**Goal of the exercise**
Your task is to write out the entire listing exactly, omitting its pictures.

**Collected data**
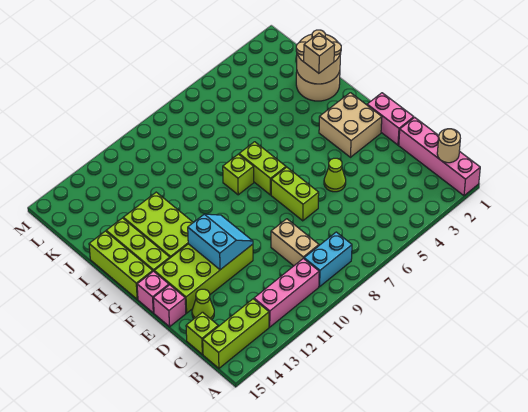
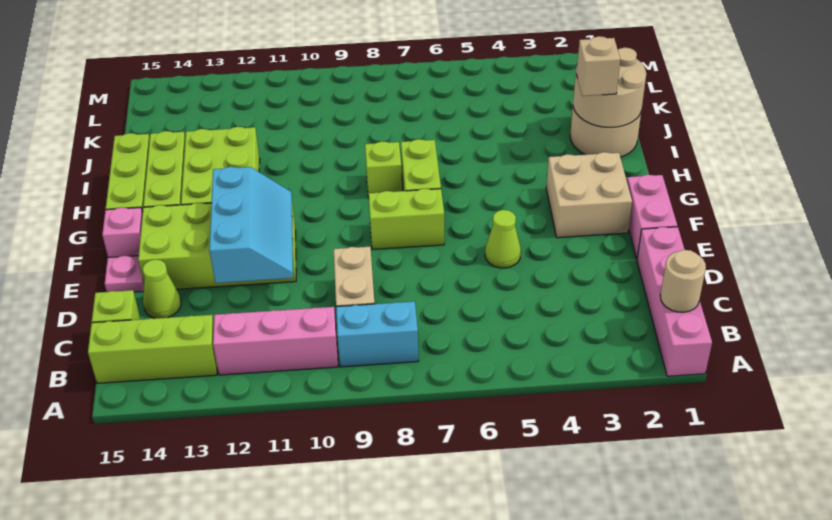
lime brick E7:F7 level 1 -> lime brick F7:F8 level 1
cyan slope E11:F12 level 2 top 12 -> cyan slope D11:F12 level 2 top 12
pink brick E15 level 1 -> pink plate E15 level 1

**Completed task**
lime brick E7:F7 level 1 -> lime brick F7:F8 level 1
cyan slope E11:F12 level 2 top 12 -> cyan slope D11:F12 level 2 top 12
pink brick E15 level 1 -> pink plate E15 level 1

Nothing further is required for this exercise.